__Your assignment__
Transcribe only part of the material below: the lines from the one containing "shifted | gorra/gris" through the one containing "shifted | cartera/negro", inclusive, exactly as written.

[Start of Attachment]

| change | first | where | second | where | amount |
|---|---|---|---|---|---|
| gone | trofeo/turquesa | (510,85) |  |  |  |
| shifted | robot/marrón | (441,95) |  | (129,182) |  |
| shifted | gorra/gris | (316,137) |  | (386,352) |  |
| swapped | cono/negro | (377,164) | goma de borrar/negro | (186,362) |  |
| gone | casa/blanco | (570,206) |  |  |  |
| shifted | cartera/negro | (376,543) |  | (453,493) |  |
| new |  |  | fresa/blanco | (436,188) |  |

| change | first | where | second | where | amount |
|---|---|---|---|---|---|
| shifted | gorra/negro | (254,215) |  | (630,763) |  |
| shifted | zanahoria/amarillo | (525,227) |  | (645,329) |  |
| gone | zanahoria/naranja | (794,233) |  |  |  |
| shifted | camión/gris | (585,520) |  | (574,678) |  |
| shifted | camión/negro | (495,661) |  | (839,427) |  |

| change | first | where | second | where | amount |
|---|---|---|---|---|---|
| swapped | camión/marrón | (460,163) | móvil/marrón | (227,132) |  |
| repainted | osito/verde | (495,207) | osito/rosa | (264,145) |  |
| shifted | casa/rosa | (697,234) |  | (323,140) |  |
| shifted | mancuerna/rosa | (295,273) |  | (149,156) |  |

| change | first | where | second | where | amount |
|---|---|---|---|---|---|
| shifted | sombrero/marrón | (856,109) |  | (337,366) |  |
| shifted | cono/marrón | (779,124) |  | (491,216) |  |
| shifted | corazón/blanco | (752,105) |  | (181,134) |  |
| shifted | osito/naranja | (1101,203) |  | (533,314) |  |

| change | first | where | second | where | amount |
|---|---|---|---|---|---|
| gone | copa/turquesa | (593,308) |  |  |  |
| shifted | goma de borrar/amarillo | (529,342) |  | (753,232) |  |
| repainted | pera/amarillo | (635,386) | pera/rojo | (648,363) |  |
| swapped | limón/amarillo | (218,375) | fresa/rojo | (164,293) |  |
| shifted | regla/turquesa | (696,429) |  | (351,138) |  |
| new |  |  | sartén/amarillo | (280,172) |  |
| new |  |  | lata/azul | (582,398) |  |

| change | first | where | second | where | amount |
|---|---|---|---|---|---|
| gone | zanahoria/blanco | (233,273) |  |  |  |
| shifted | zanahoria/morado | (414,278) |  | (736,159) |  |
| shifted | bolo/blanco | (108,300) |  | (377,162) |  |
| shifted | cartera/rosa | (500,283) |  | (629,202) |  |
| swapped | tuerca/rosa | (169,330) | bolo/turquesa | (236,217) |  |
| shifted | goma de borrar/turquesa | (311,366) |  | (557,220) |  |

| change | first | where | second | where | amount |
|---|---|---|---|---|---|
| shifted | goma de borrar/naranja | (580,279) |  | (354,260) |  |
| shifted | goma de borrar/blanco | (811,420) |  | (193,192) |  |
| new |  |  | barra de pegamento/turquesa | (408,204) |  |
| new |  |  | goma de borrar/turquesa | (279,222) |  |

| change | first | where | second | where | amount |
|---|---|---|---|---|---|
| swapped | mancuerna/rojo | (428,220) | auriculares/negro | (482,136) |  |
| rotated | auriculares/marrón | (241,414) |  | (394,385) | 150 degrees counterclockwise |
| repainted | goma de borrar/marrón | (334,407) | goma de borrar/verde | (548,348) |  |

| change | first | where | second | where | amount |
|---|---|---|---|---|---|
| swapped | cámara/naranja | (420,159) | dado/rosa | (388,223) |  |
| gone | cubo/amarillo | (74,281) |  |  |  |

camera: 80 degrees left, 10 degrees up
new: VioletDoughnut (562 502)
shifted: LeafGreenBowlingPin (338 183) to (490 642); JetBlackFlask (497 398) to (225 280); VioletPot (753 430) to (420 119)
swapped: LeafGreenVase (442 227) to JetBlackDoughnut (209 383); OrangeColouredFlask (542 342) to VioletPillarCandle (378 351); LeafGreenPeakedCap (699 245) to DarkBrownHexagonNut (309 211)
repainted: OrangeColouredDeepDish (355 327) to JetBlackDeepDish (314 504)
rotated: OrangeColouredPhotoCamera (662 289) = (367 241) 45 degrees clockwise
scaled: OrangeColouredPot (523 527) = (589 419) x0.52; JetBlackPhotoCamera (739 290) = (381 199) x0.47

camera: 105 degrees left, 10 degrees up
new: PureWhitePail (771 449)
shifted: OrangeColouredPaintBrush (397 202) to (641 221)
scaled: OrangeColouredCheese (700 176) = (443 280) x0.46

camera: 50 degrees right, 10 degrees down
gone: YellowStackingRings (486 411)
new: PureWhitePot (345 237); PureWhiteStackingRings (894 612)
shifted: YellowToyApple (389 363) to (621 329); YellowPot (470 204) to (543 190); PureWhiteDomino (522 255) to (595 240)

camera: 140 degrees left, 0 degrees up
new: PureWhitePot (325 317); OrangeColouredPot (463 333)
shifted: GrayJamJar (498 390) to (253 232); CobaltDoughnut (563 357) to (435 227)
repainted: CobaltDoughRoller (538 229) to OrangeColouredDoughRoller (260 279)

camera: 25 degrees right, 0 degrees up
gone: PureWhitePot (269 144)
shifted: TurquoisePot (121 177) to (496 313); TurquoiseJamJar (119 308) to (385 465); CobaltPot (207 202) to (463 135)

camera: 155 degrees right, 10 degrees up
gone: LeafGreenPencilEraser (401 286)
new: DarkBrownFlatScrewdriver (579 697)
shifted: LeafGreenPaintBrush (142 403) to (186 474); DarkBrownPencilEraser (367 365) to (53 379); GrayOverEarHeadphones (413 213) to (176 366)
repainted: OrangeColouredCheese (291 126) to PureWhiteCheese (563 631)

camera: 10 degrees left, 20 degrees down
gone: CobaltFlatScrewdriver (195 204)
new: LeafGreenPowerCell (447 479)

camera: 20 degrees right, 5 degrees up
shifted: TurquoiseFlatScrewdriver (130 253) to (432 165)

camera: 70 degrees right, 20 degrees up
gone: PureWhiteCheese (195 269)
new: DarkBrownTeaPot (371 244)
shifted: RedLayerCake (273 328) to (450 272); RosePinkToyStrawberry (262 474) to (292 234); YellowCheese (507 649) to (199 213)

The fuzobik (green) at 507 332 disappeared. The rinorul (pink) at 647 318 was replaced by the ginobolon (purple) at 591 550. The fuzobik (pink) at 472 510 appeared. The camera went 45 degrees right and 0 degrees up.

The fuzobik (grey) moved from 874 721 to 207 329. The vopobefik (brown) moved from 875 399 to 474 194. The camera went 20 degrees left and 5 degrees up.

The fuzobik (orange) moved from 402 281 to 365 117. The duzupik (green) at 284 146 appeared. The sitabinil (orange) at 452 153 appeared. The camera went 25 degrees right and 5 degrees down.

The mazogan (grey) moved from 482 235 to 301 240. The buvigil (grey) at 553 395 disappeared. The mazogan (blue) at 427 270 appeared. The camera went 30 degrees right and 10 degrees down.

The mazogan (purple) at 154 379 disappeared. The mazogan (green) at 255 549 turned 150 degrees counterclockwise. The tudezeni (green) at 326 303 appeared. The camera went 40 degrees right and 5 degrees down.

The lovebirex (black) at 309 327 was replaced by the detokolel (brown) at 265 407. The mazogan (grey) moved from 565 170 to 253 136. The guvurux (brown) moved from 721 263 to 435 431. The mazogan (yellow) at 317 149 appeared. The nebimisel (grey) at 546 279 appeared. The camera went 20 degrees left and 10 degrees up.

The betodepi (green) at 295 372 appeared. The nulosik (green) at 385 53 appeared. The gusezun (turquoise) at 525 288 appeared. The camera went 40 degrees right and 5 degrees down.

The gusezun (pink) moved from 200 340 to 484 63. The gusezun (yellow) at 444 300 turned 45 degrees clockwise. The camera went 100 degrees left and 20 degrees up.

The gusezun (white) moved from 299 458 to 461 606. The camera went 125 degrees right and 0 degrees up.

[End of Attachment]

__Reply__
| shifted | gorra/gris | (316,137) |  | (386,352) |  |
| swapped | cono/negro | (377,164) | goma de borrar/negro | (186,362) |  |
| gone | casa/blanco | (570,206) |  |  |  |
| shifted | cartera/negro | (376,543) |  | (453,493) |  |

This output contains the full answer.